● Problem description
All entries below must be retyped exactly, though pictures are to be skipped.

++++++++

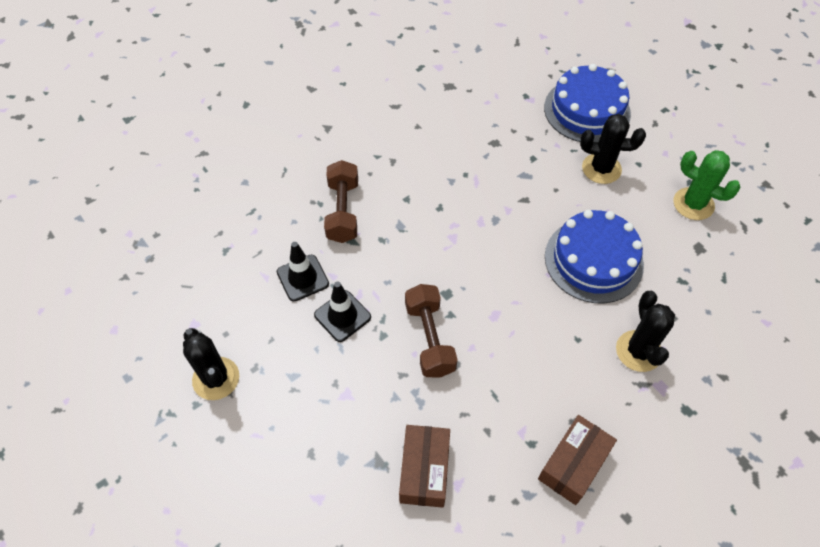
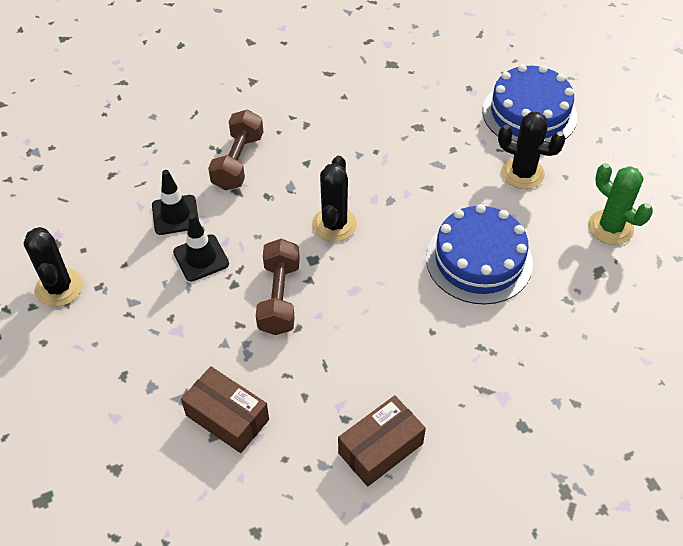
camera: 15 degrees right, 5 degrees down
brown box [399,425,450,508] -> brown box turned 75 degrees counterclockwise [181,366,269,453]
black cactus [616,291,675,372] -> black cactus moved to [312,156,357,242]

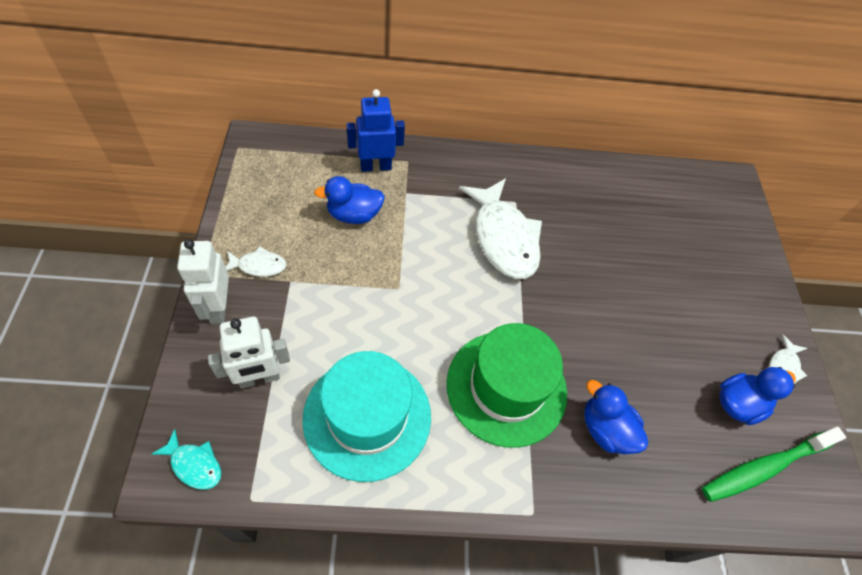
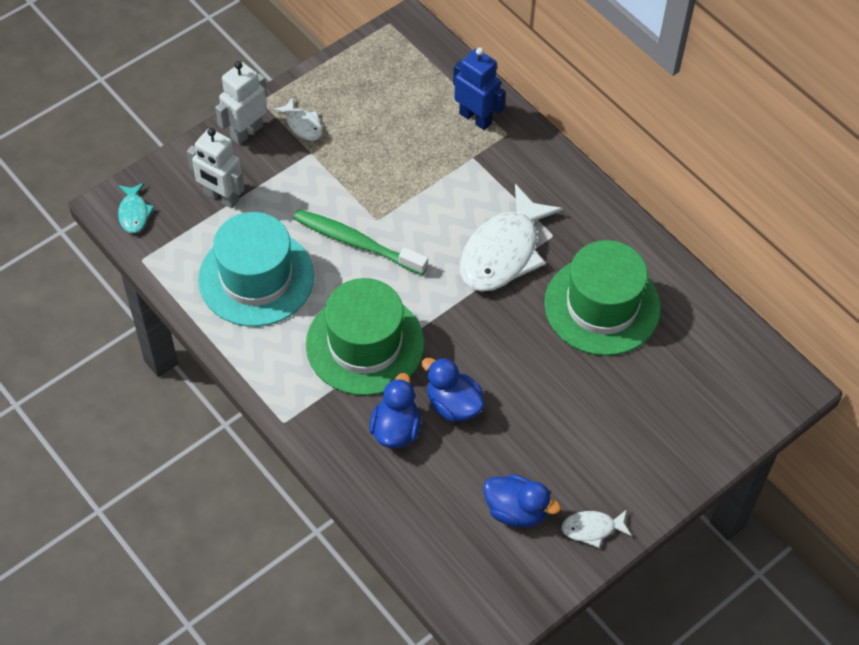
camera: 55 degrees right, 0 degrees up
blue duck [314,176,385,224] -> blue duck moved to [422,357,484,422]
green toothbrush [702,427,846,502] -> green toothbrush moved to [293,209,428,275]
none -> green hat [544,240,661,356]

++++++++

● Exercise solution
camera: 15 degrees right, 5 degrees down
brown box [399,425,450,508] -> brown box turned 75 degrees counterclockwise [181,366,269,453]
black cactus [616,291,675,372] -> black cactus moved to [312,156,357,242]

camera: 55 degrees right, 0 degrees up
blue duck [314,176,385,224] -> blue duck moved to [422,357,484,422]
green toothbrush [702,427,846,502] -> green toothbrush moved to [293,209,428,275]
none -> green hat [544,240,661,356]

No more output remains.